The problem. When a line below contains the word "degrees", copy that line.

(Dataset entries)
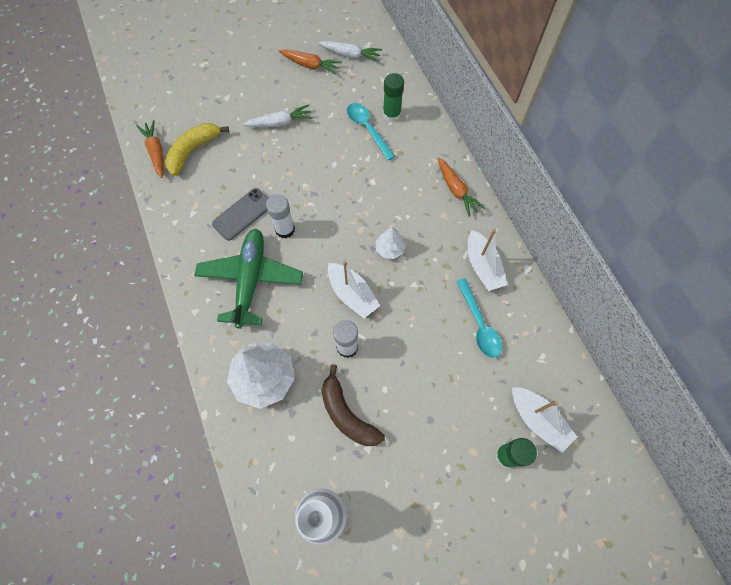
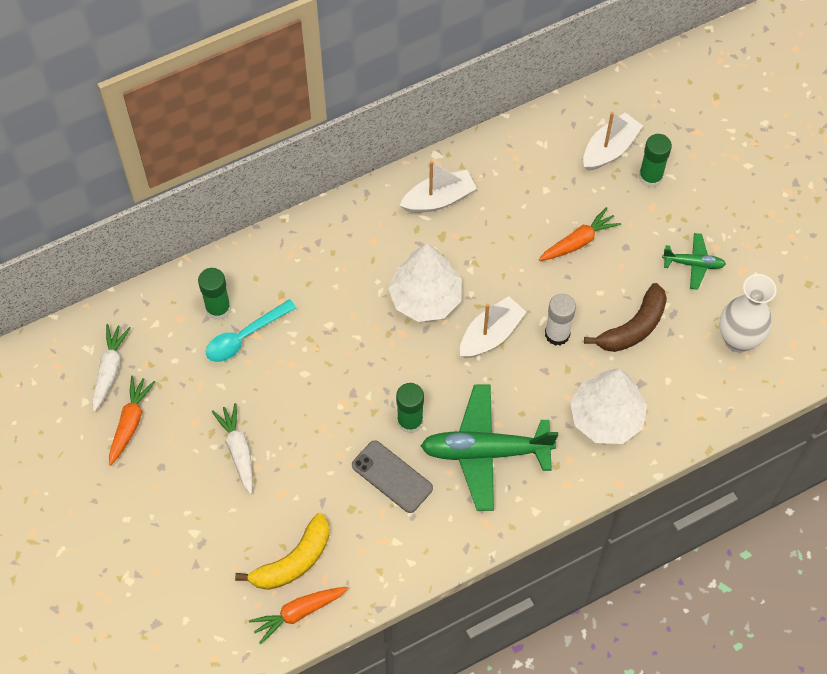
camera: 95 degrees left, 5 degrees down
(193, 151) = (293, 561): yellow banana -> yellow banana turned 75 degrees counterclockwise
(285, 229) = (410, 421): white glue stick -> green glue stick
(390, 249) = (425, 298): white tree -> white tree, size x1.95
(408, 483) = (693, 264): none -> green plane
(456, 190) = (336, 228): orange carrot -> orange carrot (578, 241)
(479, 324) = (512, 202): turquoise spoon -> none

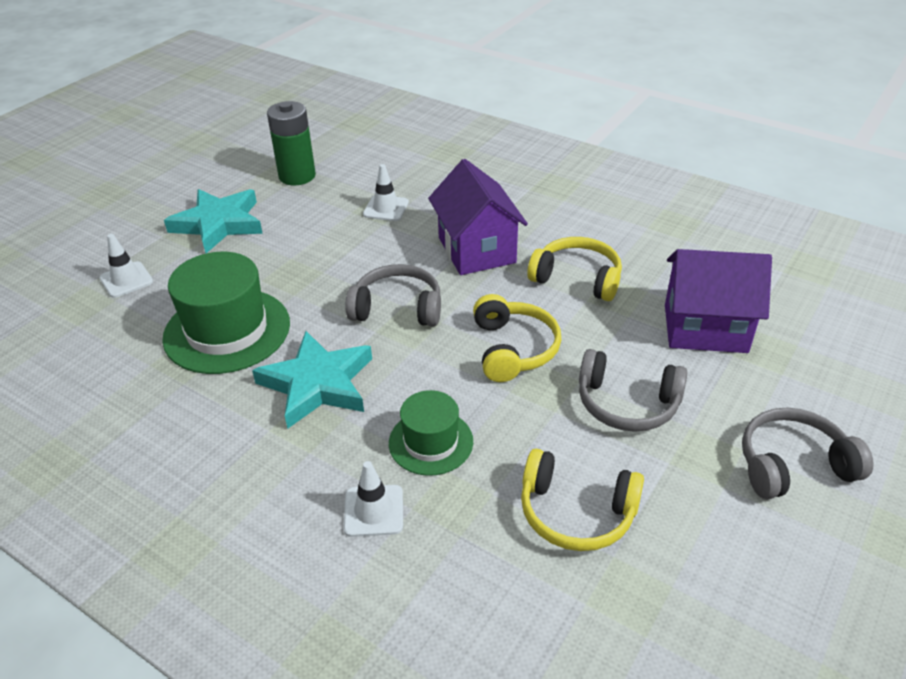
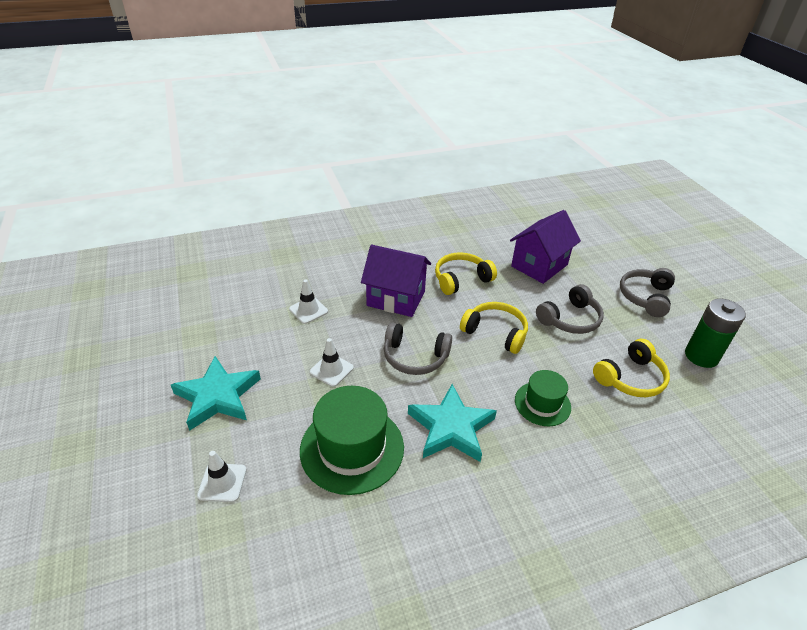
camera: 55 degrees left, 0 degrees up
(297, 176) = (214, 329): green battery -> green battery (701, 356)
(374, 511) = (579, 455): white traffic cone -> white traffic cone (331, 370)
(397, 308) = (415, 357): grey headphones -> grey headphones turned 120 degrees counterclockwise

Finished task.
camera: 95 degrees left, 5 degrees down
(193, 151) = (293, 561): yellow banana -> yellow banana turned 75 degrees counterclockwise
camera: 55 degrees left, 0 degrees up
(397, 308) = (415, 357): grey headphones -> grey headphones turned 120 degrees counterclockwise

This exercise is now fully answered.